[Saved data entries]
>>
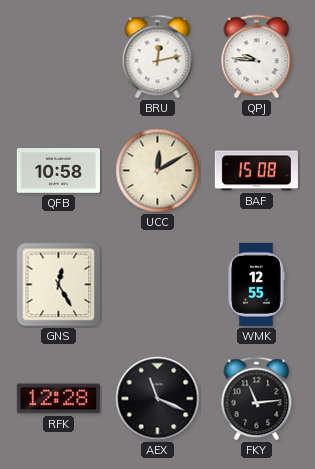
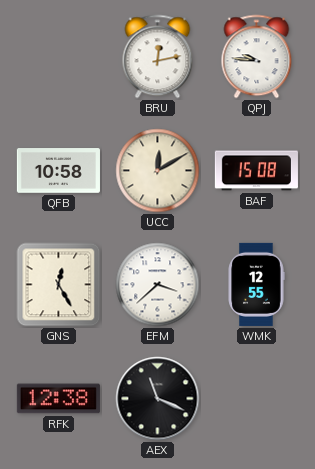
EFM: none -> 3:38
RFK: 12:28 -> 12:38
FKY: 11:14 -> none
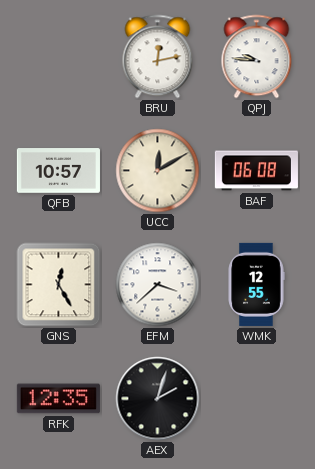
QFB: 10:58 -> 10:57
BAF: 15:08 -> 06:08
RFK: 12:38 -> 12:35
AEX: 11:19 -> 2:03
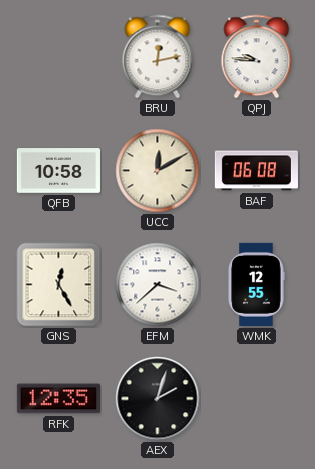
QFB: 10:57 -> 10:58
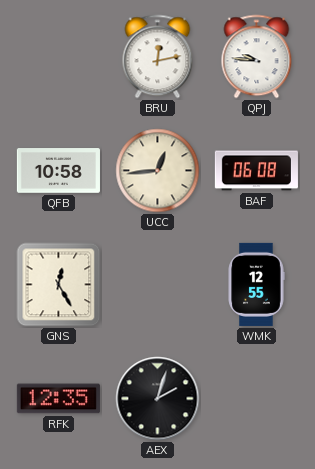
UCC: 12:10 -> 12:44
EFM: 3:38 -> none
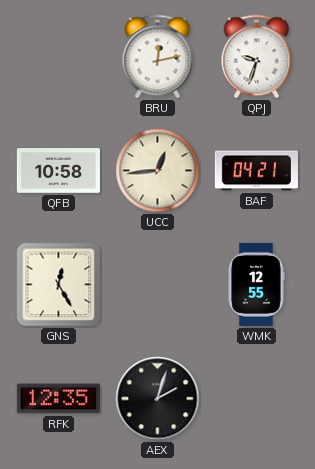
QPJ: 9:46 -> 9:33
BAF: 06:08 -> 04:21
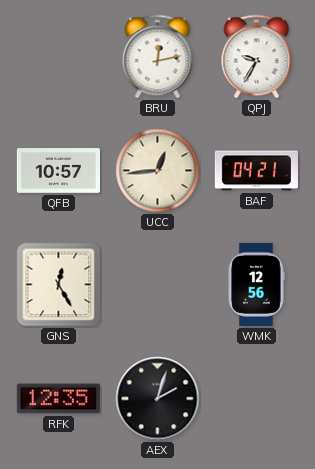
QPJ: 9:33 -> 9:35
QFB: 10:58 -> 10:57
WMK: 12:55 -> 12:56
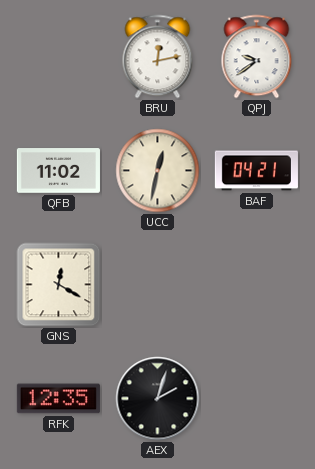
QPJ: 9:35 -> 9:39
QFB: 10:57 -> 11:02
UCC: 12:44 -> 12:32
GNS: 12:25 -> 12:20
WMK: 12:56 -> none
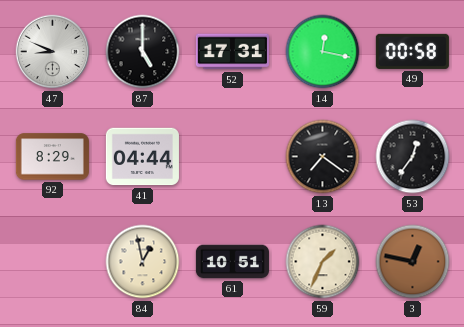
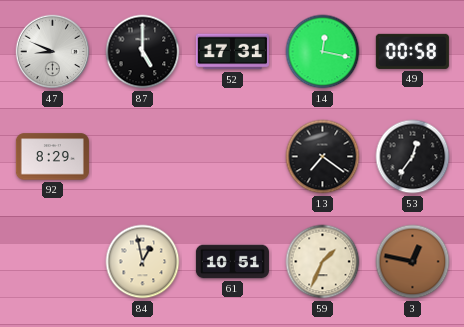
41: 04:44 -> none
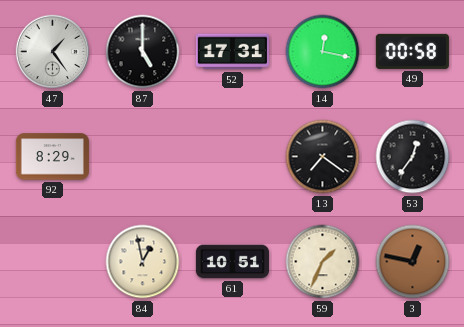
47: 8:49 -> 1:24
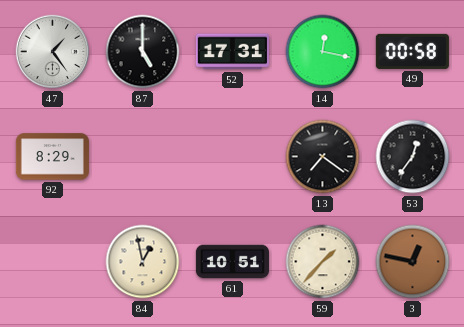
59: 1:34 -> 1:37
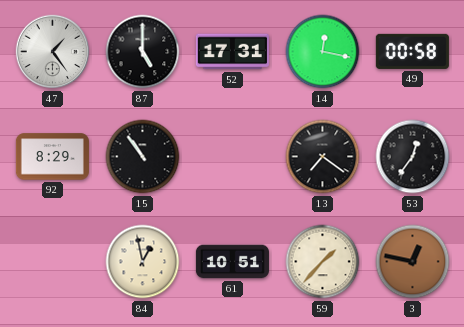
15: none -> 10:54
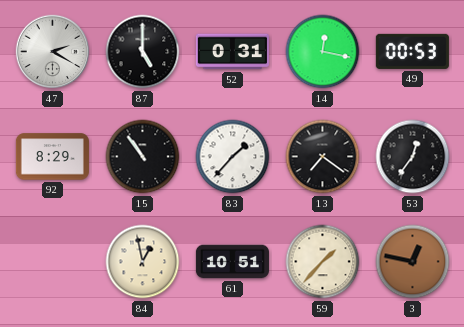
47: 1:24 -> 2:20
52: 17:31 -> 0:31
49: 00:58 -> 00:53
83: none -> 1:37
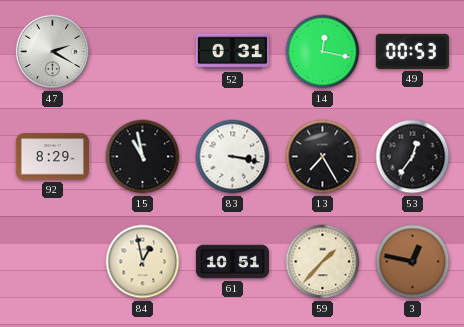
87: 5:00 -> none
15: 10:54 -> 10:58
83: 1:37 -> 3:17
13: 7:21 -> 7:25
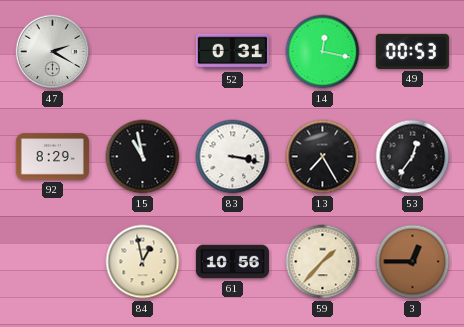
61: 10:51 -> 10:56
3: 12:47 -> 12:45
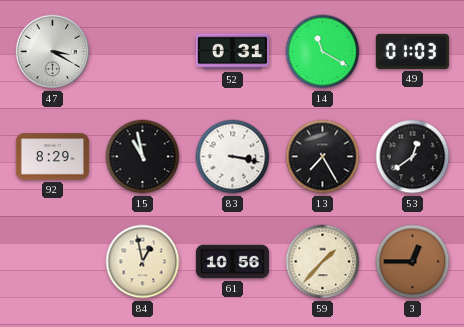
47: 2:20 -> 3:20
14: 12:17 -> 11:20
49: 00:53 -> 01:03
53: 12:36 -> 12:39
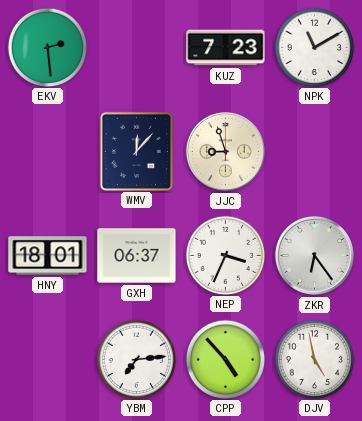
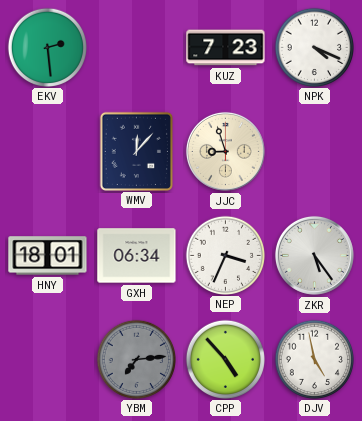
NPK: 11:10 -> 4:19
GXH: 06:37 -> 06:34
ZKR: 6:24 -> 5:24
YBM dial: white -> grey
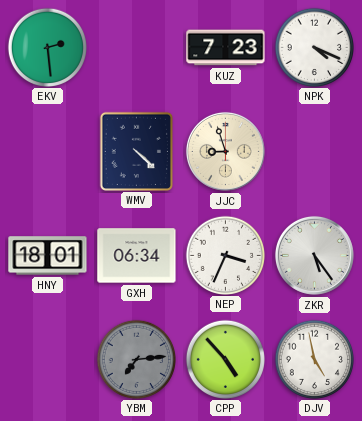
WMV: 12:07 -> 4:22
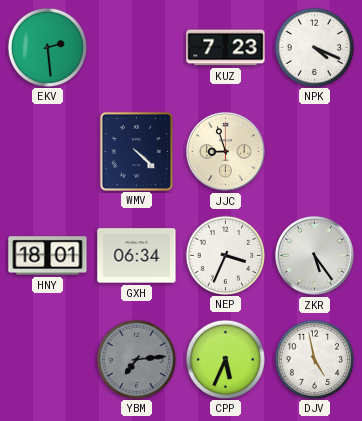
CPP: 4:53 -> 5:34
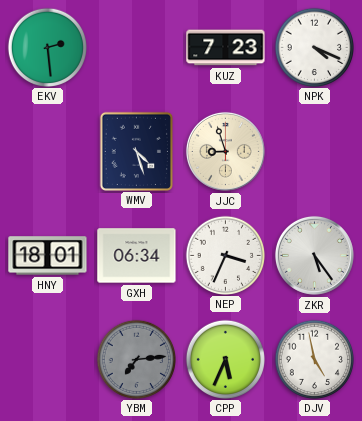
WMV: 4:22 -> 4:27
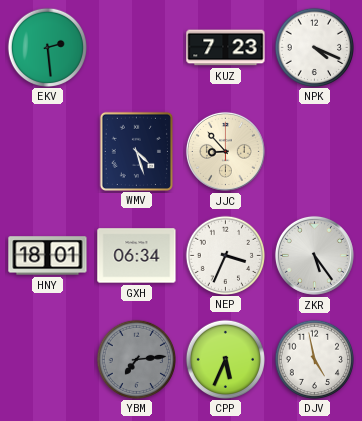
JJC: 8:57 -> 8:53
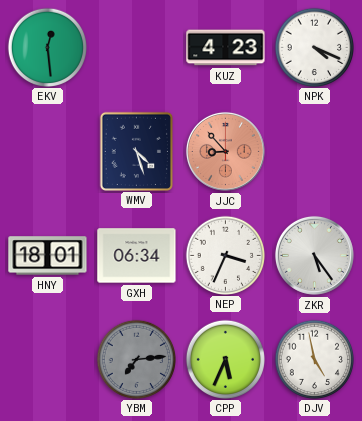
EKV: 2:29 -> 12:29
KUZ: 7:23 -> 4:23
JJC dial: cream -> salmon
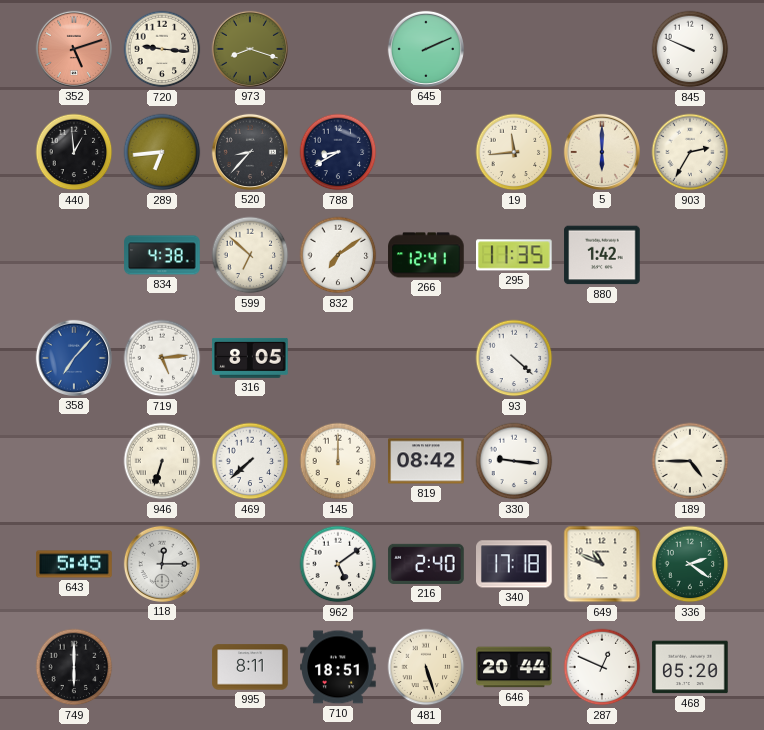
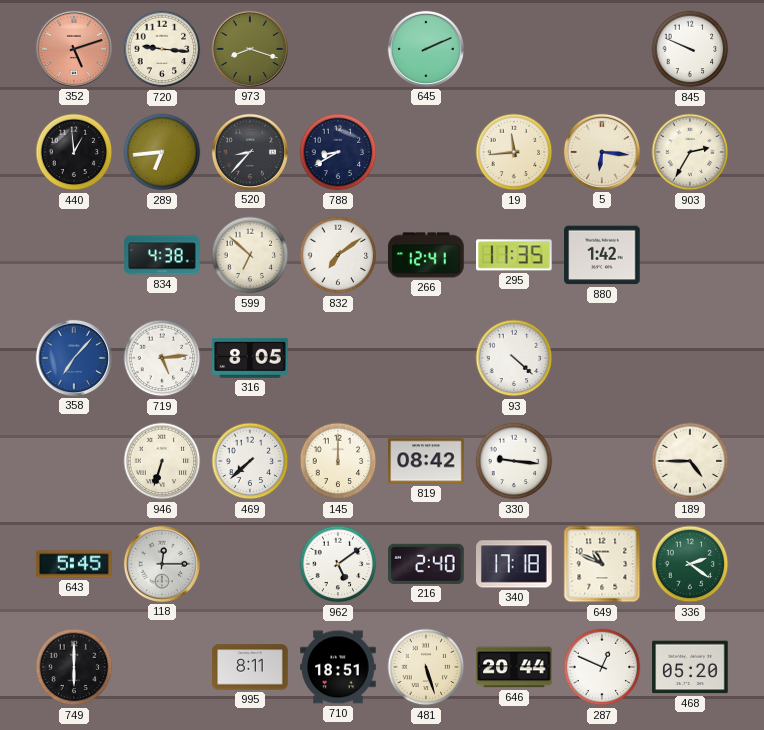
5: 6:00 -> 6:16
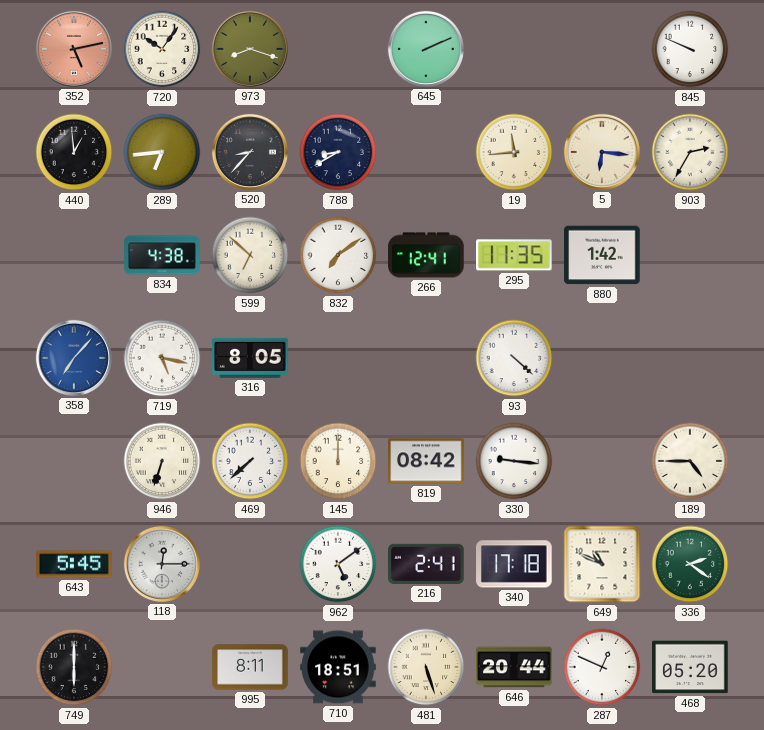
352: 5:12 -> 5:13
720: 9:16 -> 10:06
719: 5:14 -> 5:17
216: 2:40 -> 2:41
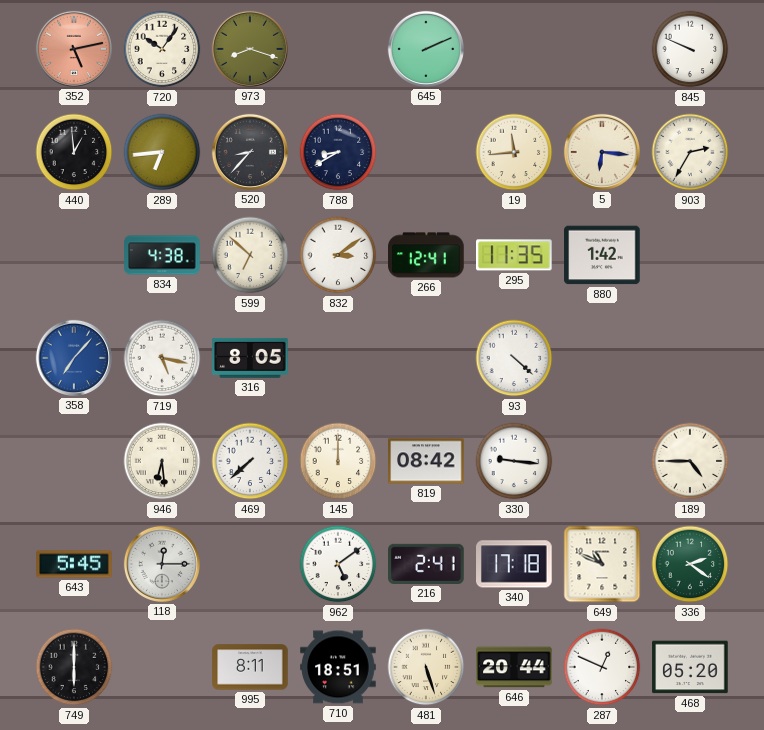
832: 7:09 -> 3:09
946: 6:33 -> 6:29
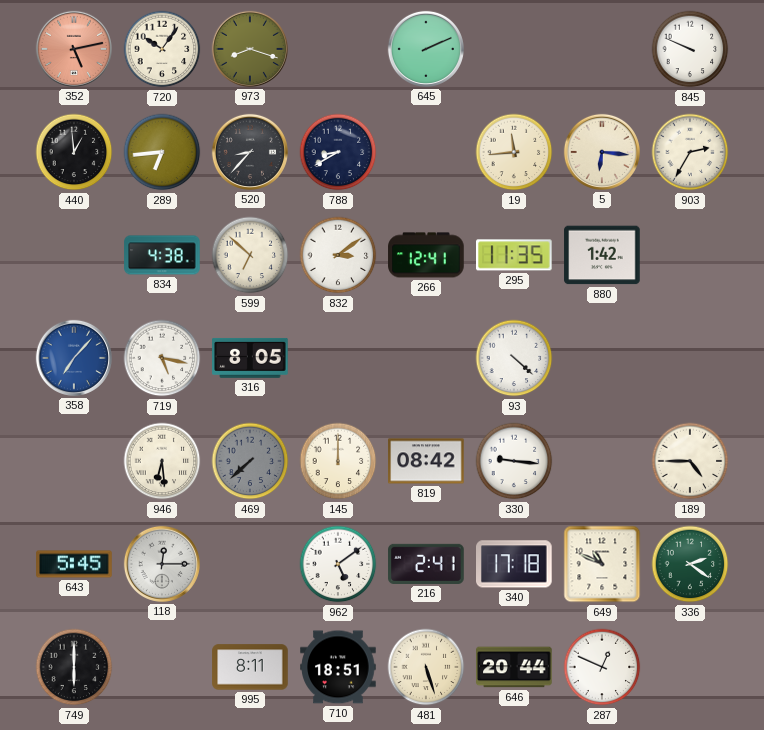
469 dial: white -> grey
468: 05:20 -> none
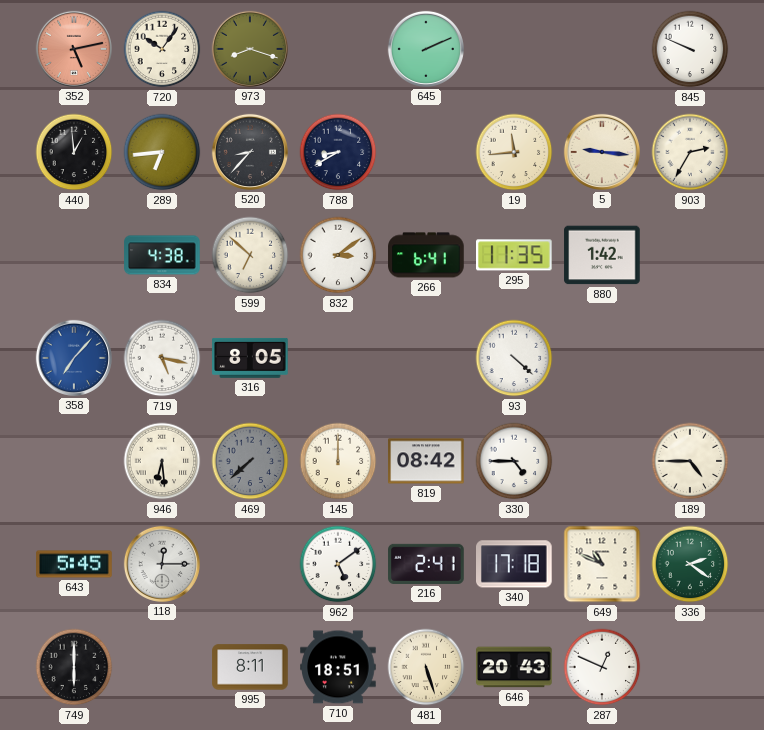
<<
Rewrite the lines with every "dial" changed to "face" and nothing else altered, omitting the pictures.

◆ **SOLUTION**:
EFM: none -> 3:38
RFK: 12:28 -> 12:38
FKY: 11:14 -> none
QFB: 10:58 -> 10:57
BAF: 15:08 -> 06:08
RFK: 12:38 -> 12:35
AEX: 11:19 -> 2:03
QFB: 10:57 -> 10:58
UCC: 12:10 -> 12:44
EFM: 3:38 -> none
QPJ: 9:46 -> 9:33
BAF: 06:08 -> 04:21
QPJ: 9:33 -> 9:35
QFB: 10:58 -> 10:57
WMK: 12:55 -> 12:56
QPJ: 9:35 -> 9:39
QFB: 10:57 -> 11:02
UCC: 12:44 -> 12:32
GNS: 12:25 -> 12:20
WMK: 12:56 -> none
41: 04:44 -> none
47: 8:49 -> 1:24
59: 1:34 -> 1:37
15: none -> 10:54
47: 1:24 -> 2:20
52: 17:31 -> 0:31
49: 00:58 -> 00:53
83: none -> 1:37
87: 5:00 -> none
15: 10:54 -> 10:58
83: 1:37 -> 3:17
13: 7:21 -> 7:25
61: 10:51 -> 10:56
3: 12:47 -> 12:45
47: 2:20 -> 3:20
14: 12:17 -> 11:20
49: 00:53 -> 01:03
53: 12:36 -> 12:39
NPK: 11:10 -> 4:19
GXH: 06:37 -> 06:34
ZKR: 6:24 -> 5:24
YBM face: white -> grey
WMV: 12:07 -> 4:22
CPP: 4:53 -> 5:34
WMV: 4:22 -> 4:27
JJC: 8:57 -> 8:53
EKV: 2:29 -> 12:29
KUZ: 7:23 -> 4:23
JJC face: cream -> salmon
5: 6:00 -> 6:16
352: 5:12 -> 5:13
720: 9:16 -> 10:06
719: 5:14 -> 5:17
216: 2:40 -> 2:41
832: 7:09 -> 3:09
946: 6:33 -> 6:29
469 face: white -> grey
468: 05:20 -> none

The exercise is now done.